## Data records
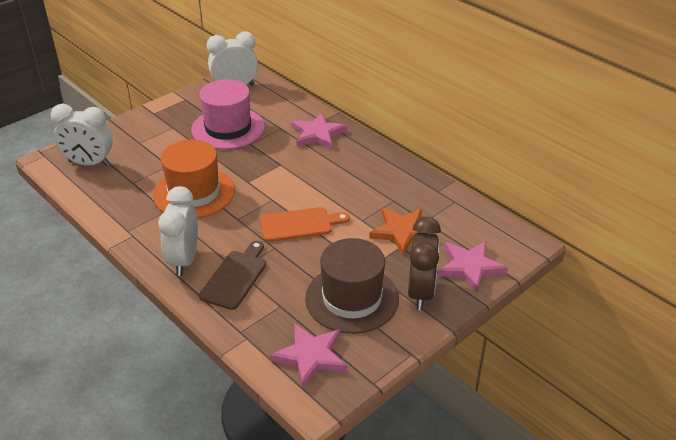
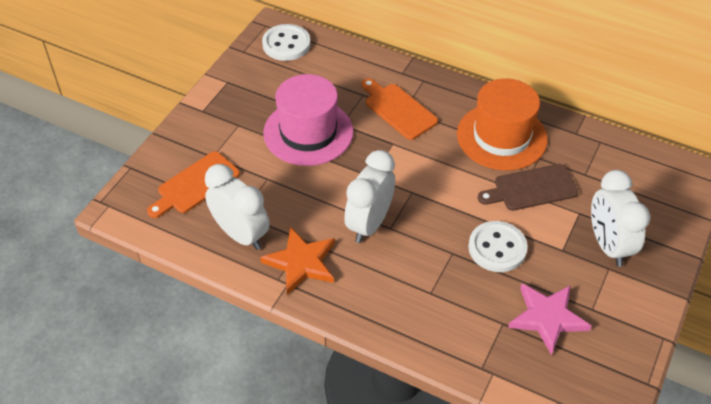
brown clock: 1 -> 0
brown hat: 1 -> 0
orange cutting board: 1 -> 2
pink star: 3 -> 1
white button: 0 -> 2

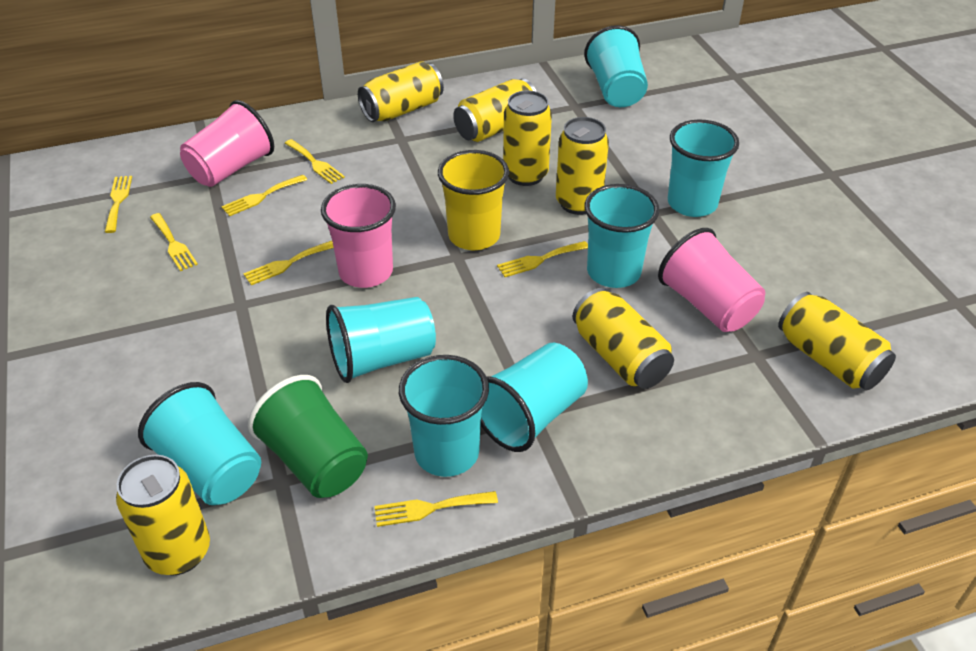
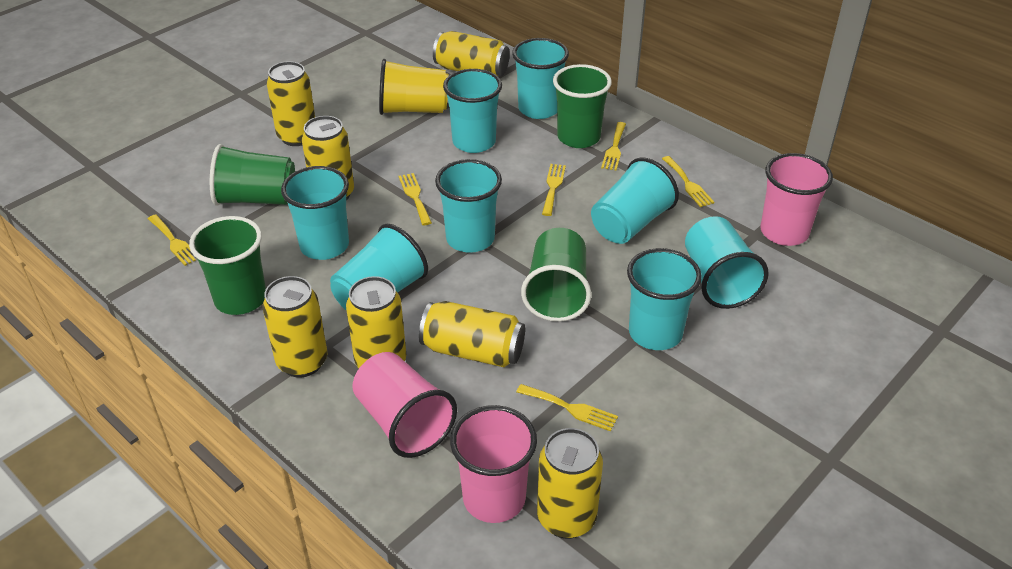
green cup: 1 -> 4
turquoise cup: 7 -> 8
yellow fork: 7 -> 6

## Problem
Are you able to set down all the lines above exactly, without any pictures?

## Answer to the exercise
brown clock: 1 -> 0
brown hat: 1 -> 0
orange cutting board: 1 -> 2
pink star: 3 -> 1
white button: 0 -> 2

green cup: 1 -> 4
turquoise cup: 7 -> 8
yellow fork: 7 -> 6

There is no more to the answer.